WHAT IS REQUIRED: Without the images, output every record exactly as it appears.

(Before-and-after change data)
=== Section Start ===
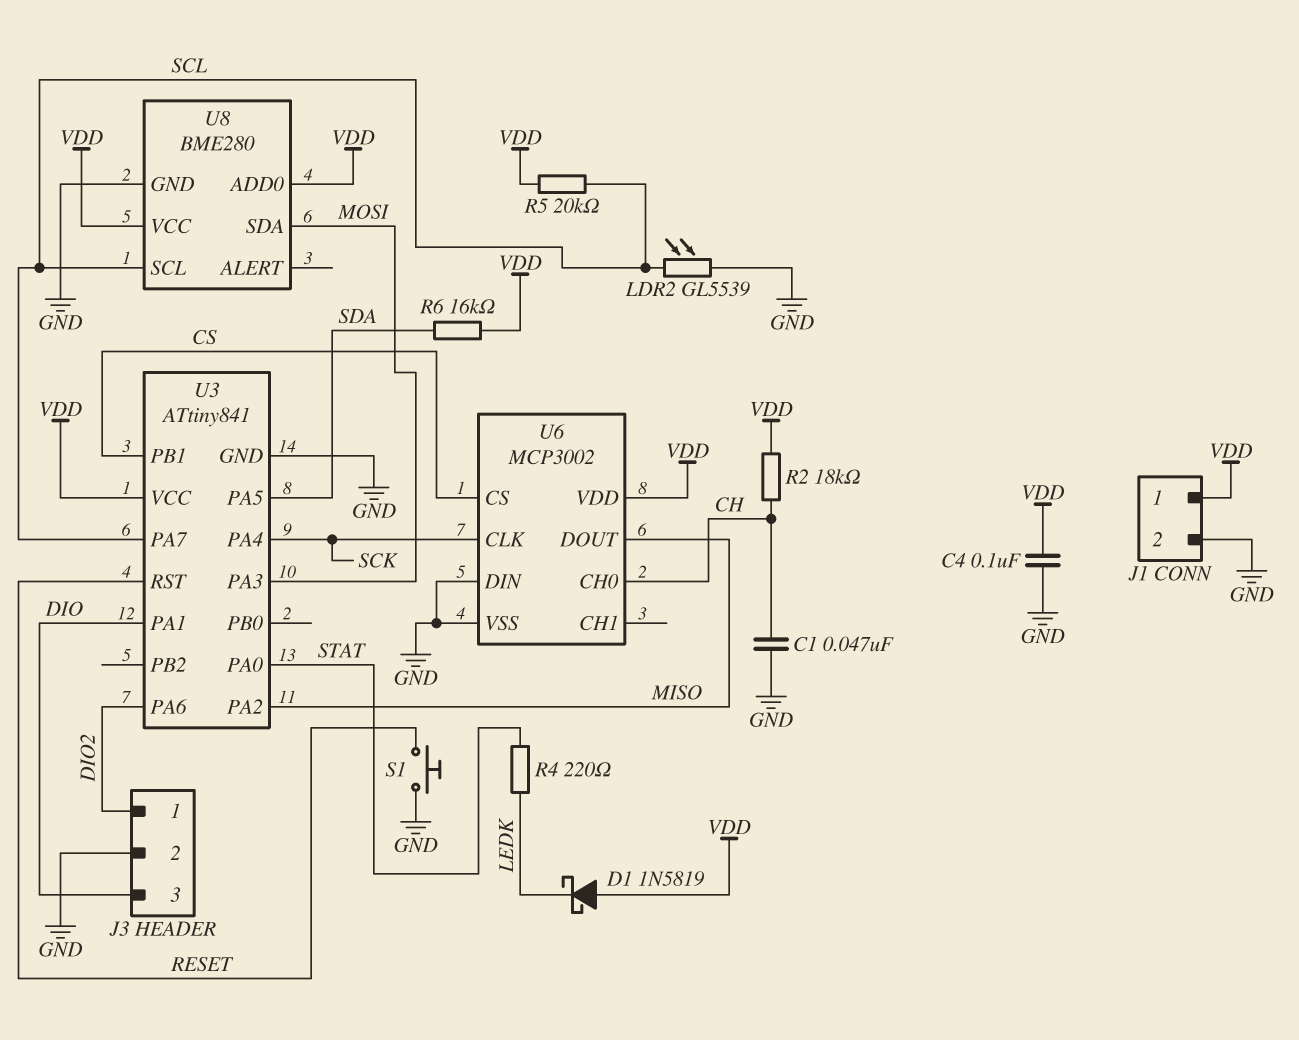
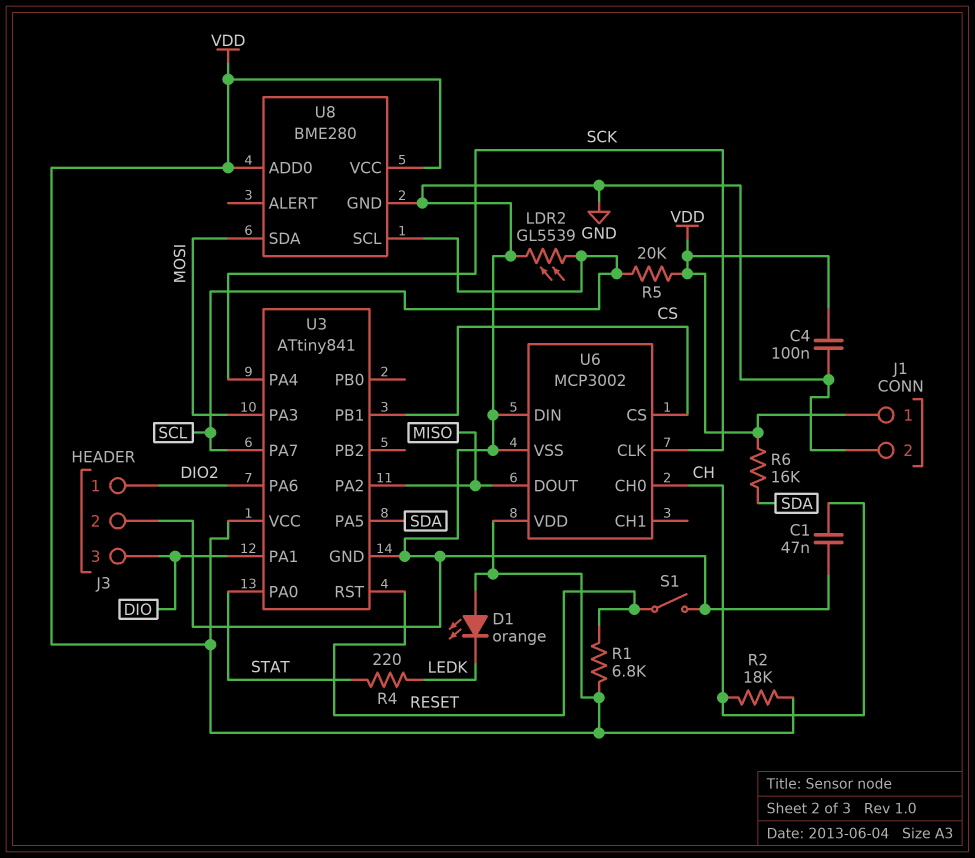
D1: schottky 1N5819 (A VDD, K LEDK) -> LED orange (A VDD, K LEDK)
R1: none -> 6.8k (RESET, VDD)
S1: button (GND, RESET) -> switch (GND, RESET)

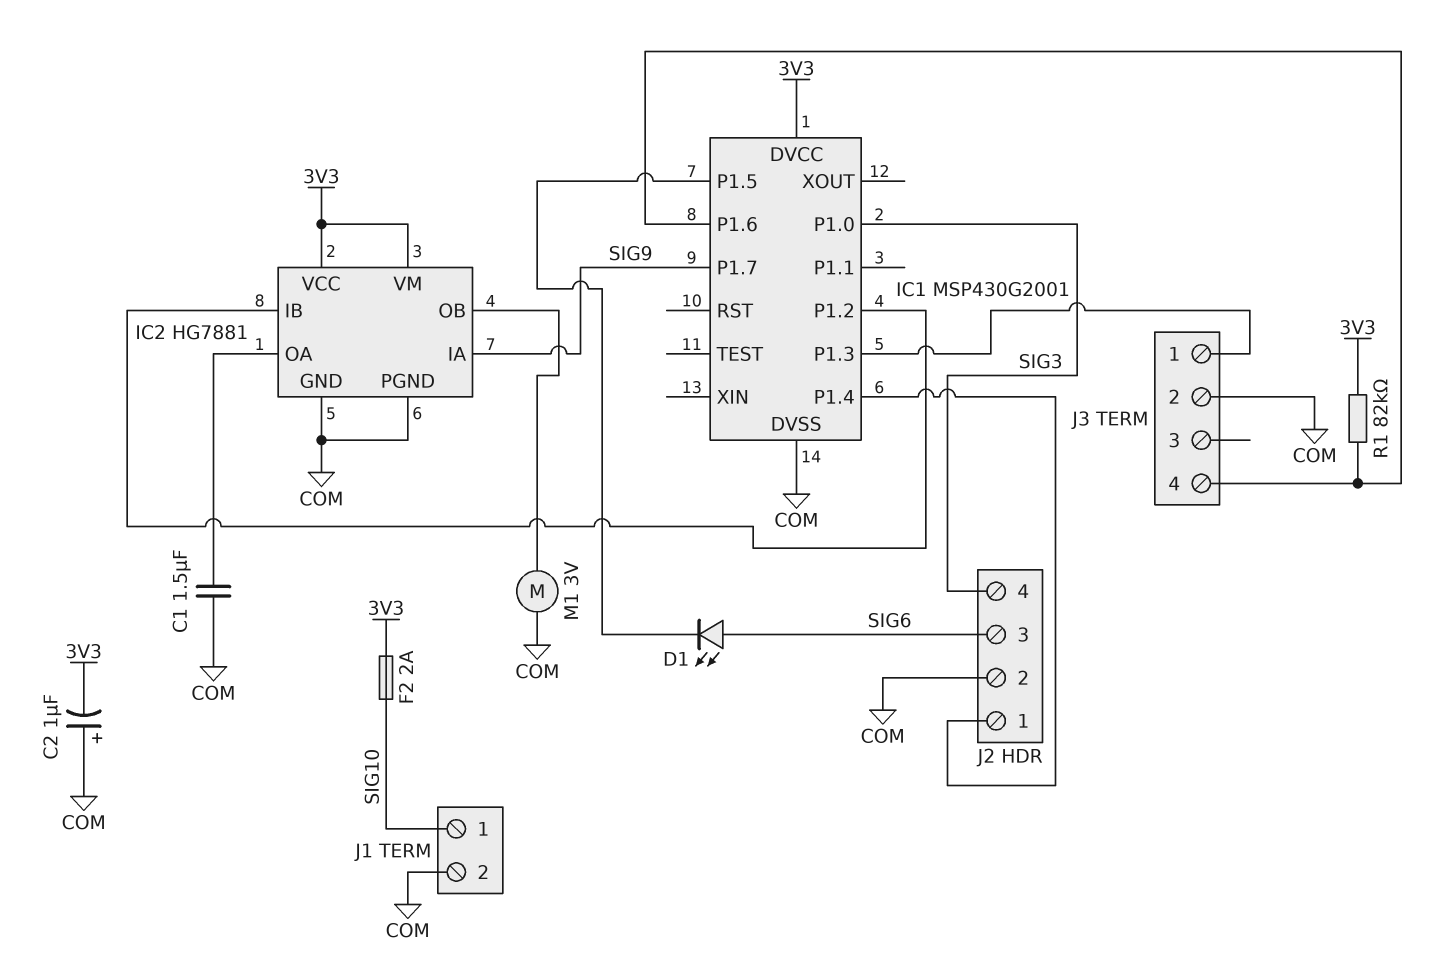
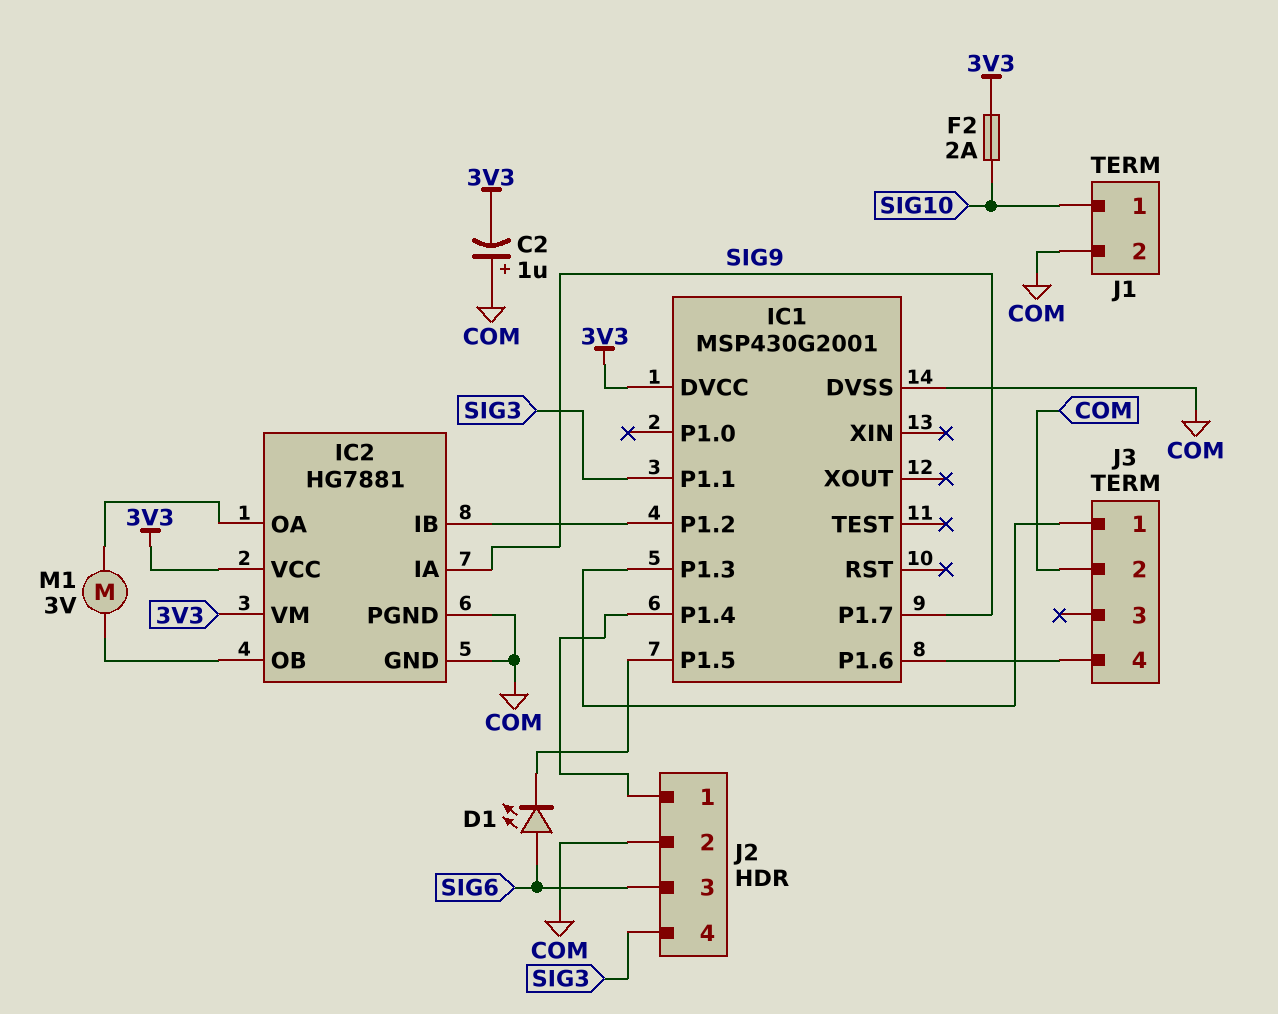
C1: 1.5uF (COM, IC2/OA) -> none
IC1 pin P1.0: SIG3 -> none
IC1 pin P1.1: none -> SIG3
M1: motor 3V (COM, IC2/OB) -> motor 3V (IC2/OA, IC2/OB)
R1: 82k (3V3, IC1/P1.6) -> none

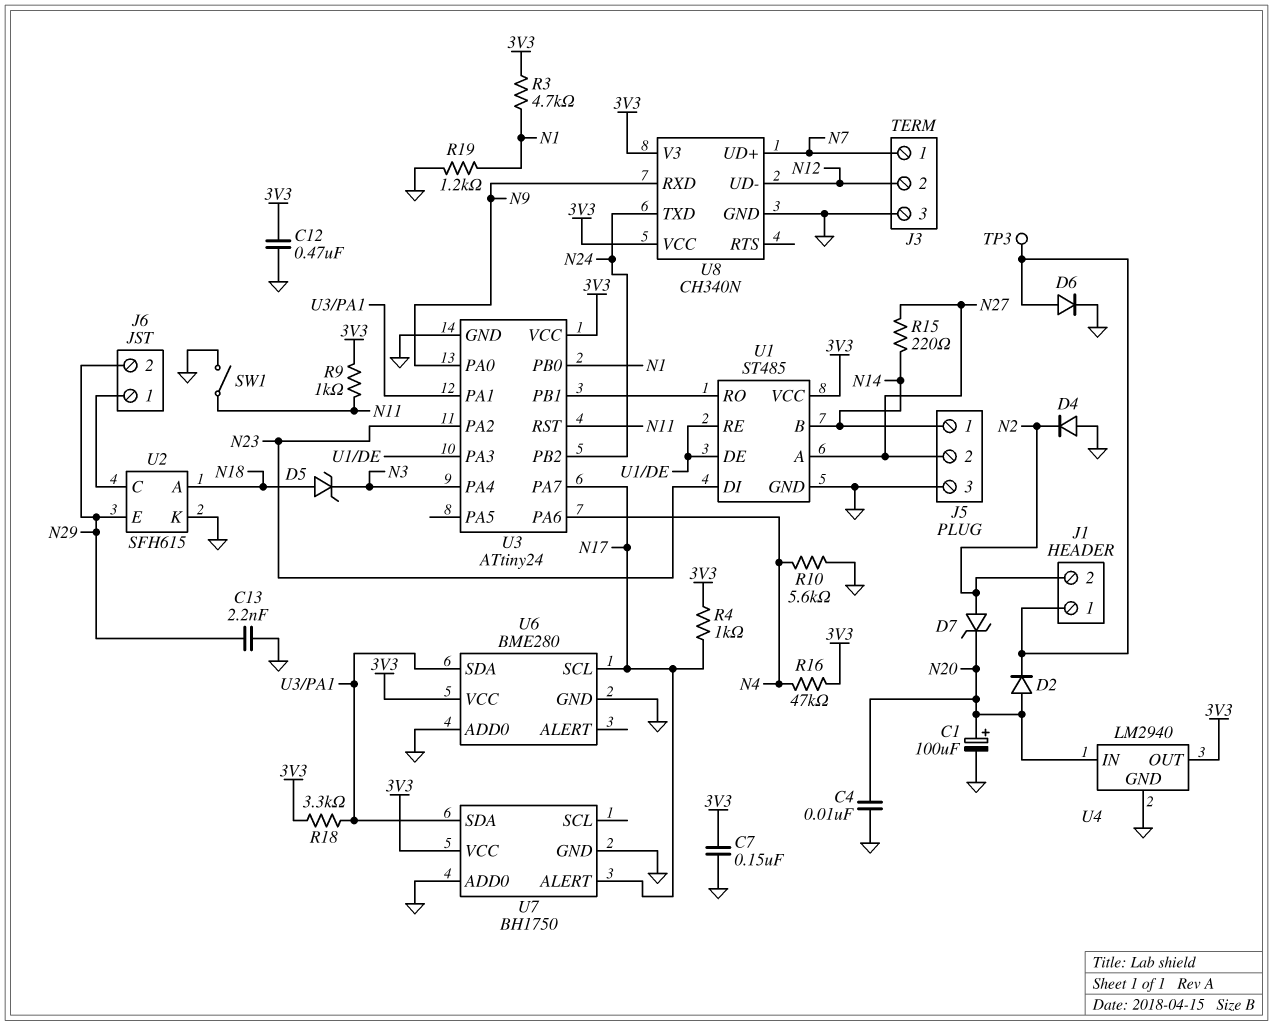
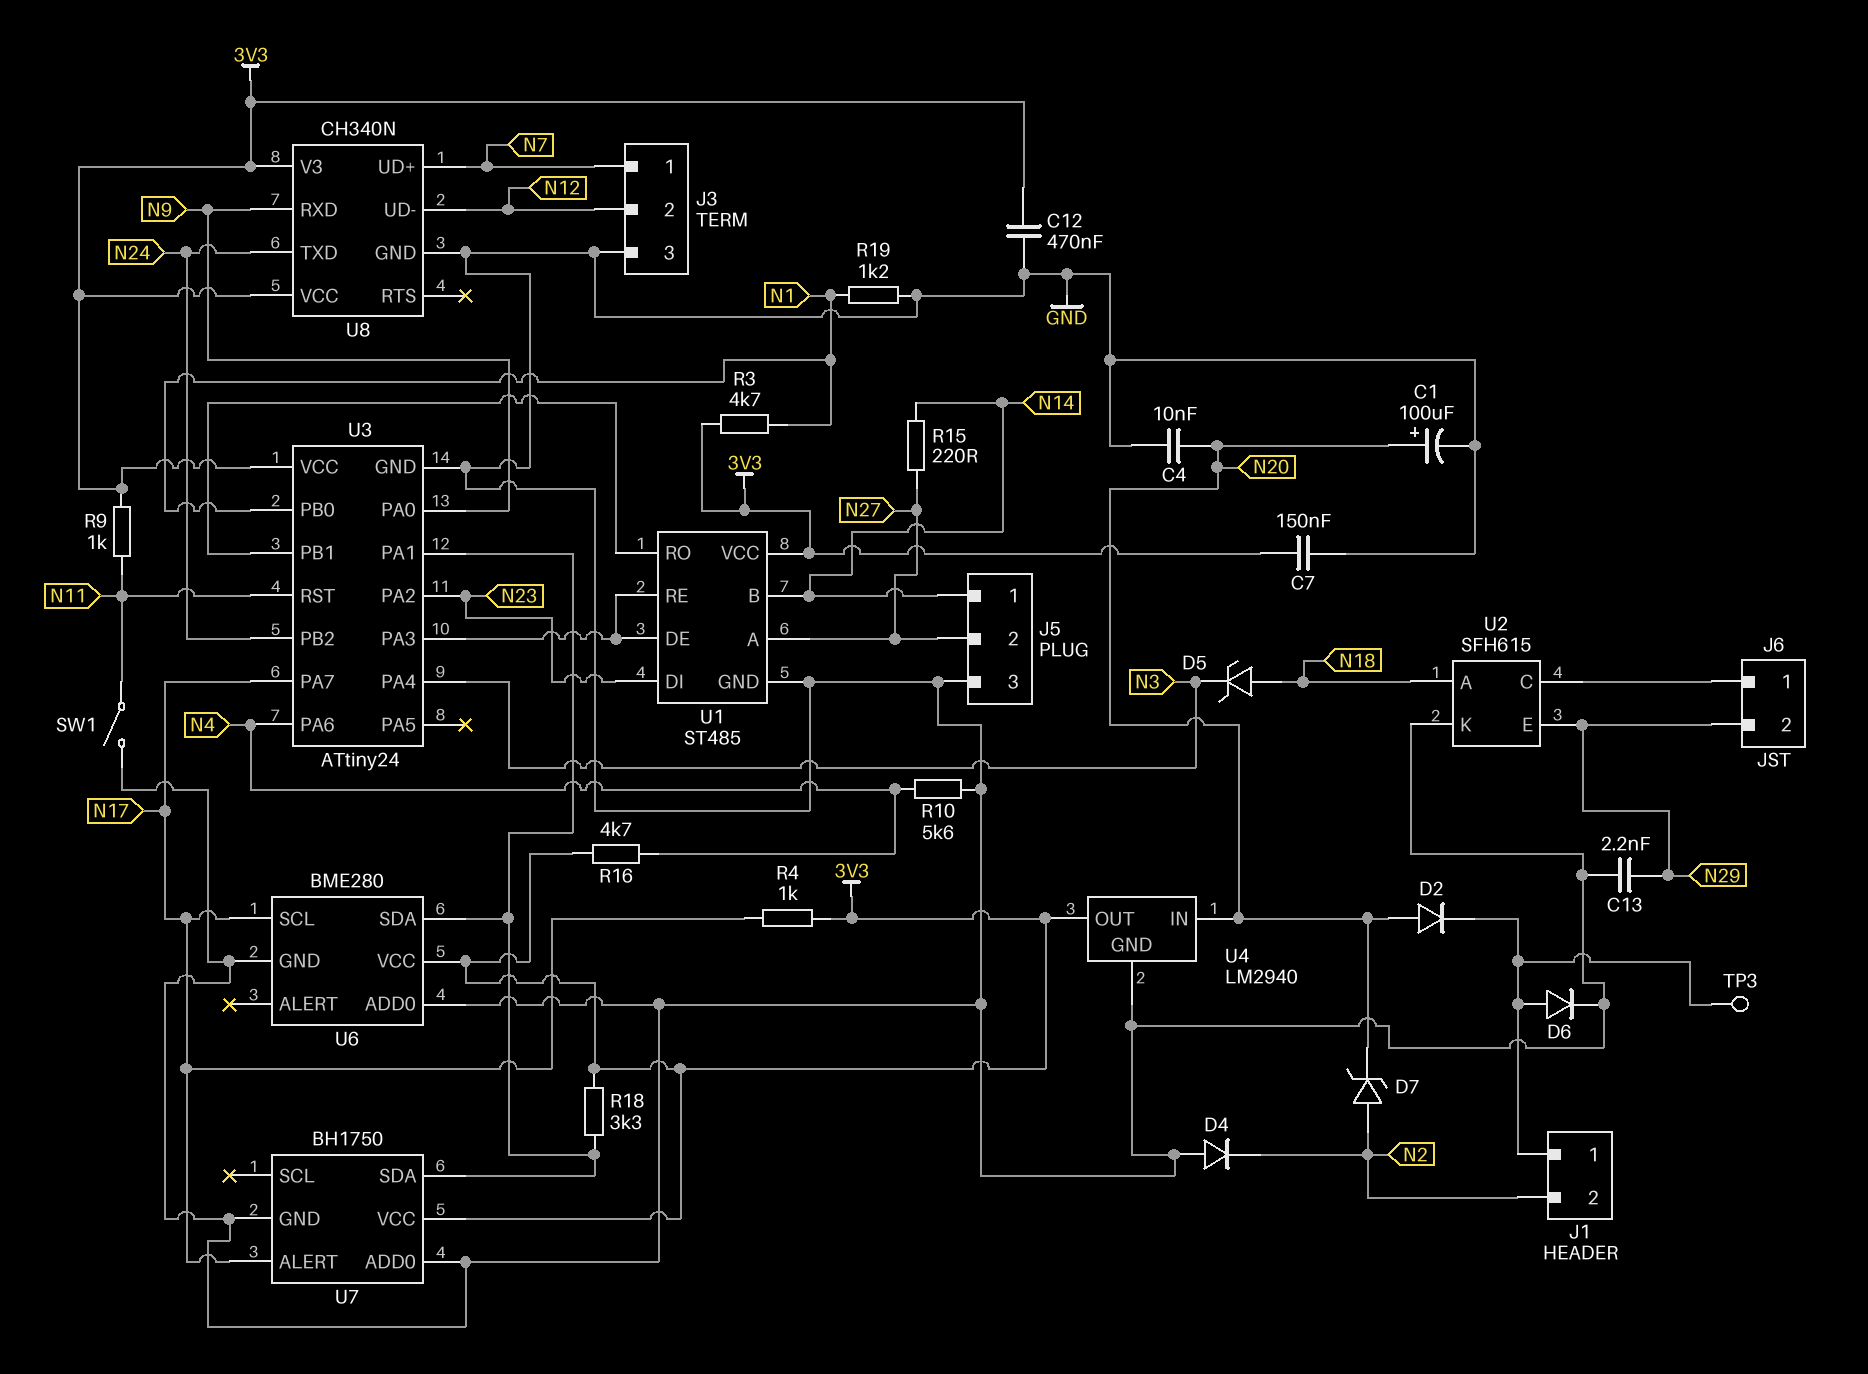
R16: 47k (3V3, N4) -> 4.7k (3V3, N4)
=== Section End ===
PROBLEM SOLUTION:
D1: schottky 1N5819 (A VDD, K LEDK) -> LED orange (A VDD, K LEDK)
R1: none -> 6.8k (RESET, VDD)
S1: button (GND, RESET) -> switch (GND, RESET)

C1: 1.5uF (COM, IC2/OA) -> none
IC1 pin P1.0: SIG3 -> none
IC1 pin P1.1: none -> SIG3
M1: motor 3V (COM, IC2/OB) -> motor 3V (IC2/OA, IC2/OB)
R1: 82k (3V3, IC1/P1.6) -> none

R16: 47k (3V3, N4) -> 4.7k (3V3, N4)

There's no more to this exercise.